About this exercise | All lines below containing the string "pink" are to be copied.

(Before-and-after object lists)

----

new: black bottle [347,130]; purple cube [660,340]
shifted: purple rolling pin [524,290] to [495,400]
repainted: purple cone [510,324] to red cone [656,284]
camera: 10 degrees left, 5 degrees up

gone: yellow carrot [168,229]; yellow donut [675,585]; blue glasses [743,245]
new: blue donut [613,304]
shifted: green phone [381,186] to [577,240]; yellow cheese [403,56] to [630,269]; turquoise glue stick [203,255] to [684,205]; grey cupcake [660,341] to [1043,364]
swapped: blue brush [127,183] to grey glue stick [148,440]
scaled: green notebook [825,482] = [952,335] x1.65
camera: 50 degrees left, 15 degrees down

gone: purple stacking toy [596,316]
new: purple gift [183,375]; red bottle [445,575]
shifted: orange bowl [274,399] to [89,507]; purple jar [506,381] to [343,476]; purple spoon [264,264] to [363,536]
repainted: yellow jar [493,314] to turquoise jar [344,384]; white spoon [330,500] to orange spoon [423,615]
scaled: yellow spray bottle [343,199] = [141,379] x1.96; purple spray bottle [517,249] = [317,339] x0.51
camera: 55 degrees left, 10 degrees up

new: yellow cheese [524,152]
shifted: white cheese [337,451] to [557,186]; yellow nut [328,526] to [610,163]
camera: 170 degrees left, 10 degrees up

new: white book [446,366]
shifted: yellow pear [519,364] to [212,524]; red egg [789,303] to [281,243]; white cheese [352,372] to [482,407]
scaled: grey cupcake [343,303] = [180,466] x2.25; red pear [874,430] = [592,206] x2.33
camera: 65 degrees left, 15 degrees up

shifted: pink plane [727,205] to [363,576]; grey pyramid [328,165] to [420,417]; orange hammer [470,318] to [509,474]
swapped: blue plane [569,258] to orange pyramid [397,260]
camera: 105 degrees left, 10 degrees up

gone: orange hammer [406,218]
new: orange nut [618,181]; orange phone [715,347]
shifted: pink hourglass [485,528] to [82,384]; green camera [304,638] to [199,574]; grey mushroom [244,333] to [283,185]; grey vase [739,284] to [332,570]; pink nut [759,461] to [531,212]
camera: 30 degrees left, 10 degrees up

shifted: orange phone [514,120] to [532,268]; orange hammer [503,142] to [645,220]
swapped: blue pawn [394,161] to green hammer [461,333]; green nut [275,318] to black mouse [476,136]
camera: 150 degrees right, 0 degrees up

----

Task output |
shifted: pink plane [727,205] to [363,576]; grey pyramid [328,165] to [420,417]; orange hammer [470,318] to [509,474]
shifted: pink hourglass [485,528] to [82,384]; green camera [304,638] to [199,574]; grey mushroom [244,333] to [283,185]; grey vase [739,284] to [332,570]; pink nut [759,461] to [531,212]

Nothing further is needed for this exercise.